Pull out each line below that contains the word "kern" and copy it in full. Case counts.

[Material]:

────

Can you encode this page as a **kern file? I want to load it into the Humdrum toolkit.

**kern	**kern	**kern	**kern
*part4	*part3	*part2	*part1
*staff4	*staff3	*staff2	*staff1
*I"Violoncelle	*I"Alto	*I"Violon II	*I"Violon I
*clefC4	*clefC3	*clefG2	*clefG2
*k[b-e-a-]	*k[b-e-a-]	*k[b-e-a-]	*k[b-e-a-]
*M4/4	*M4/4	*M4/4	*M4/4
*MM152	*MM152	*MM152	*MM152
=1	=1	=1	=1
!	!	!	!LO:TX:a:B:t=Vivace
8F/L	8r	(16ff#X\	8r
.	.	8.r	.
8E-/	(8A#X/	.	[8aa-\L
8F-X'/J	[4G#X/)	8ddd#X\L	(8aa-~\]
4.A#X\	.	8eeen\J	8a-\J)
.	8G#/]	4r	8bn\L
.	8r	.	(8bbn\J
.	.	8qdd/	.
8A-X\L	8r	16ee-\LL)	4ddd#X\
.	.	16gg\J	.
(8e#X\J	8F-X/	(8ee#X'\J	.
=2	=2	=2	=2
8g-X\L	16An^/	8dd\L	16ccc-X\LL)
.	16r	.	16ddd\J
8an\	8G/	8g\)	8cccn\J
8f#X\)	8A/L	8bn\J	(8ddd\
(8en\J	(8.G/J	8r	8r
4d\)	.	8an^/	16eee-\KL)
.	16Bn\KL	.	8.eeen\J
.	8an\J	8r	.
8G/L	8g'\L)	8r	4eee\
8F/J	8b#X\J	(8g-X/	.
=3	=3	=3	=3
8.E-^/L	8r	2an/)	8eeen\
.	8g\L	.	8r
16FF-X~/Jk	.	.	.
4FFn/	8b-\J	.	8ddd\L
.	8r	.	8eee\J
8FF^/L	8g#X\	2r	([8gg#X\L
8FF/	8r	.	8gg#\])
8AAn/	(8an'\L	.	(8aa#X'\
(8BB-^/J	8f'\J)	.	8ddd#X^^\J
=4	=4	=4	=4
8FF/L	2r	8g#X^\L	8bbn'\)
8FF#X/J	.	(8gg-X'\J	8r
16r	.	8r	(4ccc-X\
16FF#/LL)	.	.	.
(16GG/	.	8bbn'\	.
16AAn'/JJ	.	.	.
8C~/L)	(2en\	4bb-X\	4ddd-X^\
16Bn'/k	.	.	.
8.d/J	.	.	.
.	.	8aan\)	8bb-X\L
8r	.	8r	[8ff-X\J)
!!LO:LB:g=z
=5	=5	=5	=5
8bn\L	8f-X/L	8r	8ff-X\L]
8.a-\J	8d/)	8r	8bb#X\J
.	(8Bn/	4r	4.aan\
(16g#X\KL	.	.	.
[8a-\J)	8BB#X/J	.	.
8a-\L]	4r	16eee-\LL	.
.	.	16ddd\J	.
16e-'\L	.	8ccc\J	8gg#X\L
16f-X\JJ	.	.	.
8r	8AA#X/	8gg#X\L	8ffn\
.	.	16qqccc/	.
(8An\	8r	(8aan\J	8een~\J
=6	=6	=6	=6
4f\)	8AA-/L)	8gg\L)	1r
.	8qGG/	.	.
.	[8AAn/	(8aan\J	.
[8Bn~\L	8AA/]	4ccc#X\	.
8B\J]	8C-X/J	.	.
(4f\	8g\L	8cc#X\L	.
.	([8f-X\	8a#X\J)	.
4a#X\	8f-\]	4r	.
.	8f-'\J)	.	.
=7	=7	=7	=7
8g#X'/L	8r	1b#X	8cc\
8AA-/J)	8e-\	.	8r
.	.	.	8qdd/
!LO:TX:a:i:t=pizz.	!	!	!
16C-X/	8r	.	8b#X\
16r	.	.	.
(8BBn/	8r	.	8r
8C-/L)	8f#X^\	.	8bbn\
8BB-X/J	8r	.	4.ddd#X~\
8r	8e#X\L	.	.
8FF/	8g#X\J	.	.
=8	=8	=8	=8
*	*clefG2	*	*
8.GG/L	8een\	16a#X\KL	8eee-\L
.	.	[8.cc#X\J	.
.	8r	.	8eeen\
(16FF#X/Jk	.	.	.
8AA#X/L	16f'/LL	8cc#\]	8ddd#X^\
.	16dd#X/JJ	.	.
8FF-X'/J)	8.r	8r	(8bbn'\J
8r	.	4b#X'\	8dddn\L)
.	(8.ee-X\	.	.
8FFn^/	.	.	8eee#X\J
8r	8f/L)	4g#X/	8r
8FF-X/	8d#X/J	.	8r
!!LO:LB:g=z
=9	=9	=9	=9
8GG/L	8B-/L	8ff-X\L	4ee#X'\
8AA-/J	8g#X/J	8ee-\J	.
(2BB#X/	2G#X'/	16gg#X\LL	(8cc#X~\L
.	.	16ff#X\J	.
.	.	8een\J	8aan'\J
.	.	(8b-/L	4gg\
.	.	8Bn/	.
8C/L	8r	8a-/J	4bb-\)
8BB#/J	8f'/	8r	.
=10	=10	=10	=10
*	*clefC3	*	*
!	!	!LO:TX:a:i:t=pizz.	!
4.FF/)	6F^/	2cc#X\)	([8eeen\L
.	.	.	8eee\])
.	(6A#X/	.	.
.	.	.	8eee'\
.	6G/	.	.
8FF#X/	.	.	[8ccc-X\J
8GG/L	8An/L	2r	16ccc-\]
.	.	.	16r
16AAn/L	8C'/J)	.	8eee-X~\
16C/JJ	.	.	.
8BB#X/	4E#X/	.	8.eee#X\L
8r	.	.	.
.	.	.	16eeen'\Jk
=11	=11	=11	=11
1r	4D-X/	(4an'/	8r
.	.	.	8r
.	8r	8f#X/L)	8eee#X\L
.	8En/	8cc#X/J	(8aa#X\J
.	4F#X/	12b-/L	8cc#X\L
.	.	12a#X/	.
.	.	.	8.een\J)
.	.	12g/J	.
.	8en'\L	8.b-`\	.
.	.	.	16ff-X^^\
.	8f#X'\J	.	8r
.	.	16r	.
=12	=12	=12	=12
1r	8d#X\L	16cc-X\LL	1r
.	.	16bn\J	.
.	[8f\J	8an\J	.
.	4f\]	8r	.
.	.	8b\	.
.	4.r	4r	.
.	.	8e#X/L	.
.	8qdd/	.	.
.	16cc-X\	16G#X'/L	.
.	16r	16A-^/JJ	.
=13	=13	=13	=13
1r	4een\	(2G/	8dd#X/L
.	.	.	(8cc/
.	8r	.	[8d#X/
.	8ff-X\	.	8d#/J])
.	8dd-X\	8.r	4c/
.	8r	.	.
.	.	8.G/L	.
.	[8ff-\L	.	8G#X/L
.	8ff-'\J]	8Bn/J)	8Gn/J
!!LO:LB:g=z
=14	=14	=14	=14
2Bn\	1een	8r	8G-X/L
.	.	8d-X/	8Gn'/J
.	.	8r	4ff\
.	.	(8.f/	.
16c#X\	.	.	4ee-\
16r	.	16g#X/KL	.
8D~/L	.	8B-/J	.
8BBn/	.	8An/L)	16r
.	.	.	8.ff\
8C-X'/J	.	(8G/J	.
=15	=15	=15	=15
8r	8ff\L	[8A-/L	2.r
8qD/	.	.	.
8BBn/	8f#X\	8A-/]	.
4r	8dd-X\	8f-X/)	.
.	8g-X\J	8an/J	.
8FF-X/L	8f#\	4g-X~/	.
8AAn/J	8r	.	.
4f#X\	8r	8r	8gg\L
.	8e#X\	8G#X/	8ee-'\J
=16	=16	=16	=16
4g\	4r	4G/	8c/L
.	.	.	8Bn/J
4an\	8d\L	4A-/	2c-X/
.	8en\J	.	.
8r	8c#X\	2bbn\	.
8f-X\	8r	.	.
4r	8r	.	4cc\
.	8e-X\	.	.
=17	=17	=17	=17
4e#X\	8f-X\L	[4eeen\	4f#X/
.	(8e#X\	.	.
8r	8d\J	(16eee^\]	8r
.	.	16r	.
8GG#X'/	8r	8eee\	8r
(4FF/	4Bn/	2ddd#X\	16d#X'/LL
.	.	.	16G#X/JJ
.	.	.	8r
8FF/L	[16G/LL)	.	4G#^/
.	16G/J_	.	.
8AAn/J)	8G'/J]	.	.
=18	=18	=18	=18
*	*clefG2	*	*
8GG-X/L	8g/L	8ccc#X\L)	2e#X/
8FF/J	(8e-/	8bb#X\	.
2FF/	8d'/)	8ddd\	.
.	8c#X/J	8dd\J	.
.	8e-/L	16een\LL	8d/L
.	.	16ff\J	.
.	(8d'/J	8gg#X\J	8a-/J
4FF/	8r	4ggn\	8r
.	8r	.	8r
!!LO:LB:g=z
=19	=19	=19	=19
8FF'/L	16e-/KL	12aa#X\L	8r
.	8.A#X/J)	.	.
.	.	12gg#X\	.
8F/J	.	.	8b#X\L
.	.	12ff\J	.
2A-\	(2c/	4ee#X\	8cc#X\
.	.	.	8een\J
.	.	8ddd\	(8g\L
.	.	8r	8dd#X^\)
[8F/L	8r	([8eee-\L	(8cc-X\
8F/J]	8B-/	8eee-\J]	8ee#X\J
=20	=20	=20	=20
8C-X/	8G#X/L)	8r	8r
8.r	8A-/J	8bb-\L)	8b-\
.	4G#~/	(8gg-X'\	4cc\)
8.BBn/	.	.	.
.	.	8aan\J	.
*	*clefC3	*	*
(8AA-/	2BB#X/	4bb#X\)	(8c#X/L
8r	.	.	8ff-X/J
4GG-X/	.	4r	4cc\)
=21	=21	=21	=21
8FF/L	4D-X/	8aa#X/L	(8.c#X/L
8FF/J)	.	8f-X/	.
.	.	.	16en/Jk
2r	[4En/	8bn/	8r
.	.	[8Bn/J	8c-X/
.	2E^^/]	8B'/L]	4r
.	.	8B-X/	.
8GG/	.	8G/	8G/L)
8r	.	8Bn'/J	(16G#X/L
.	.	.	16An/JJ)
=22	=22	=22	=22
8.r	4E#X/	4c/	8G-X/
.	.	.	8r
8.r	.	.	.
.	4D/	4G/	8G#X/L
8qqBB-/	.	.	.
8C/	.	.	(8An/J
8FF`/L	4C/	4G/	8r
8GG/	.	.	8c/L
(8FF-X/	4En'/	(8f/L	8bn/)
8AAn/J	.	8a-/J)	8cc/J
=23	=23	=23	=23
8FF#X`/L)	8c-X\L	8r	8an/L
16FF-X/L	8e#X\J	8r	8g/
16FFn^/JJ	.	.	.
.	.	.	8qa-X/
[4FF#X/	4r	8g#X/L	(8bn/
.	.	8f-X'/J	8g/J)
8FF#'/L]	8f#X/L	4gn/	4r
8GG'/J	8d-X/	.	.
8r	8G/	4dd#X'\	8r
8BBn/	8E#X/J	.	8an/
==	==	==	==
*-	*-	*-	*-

────

[The solution]:
Can you encode this page as a **kern file? I want to load it into the Humdrum toolkit.
**kern	**kern	**kern	**kern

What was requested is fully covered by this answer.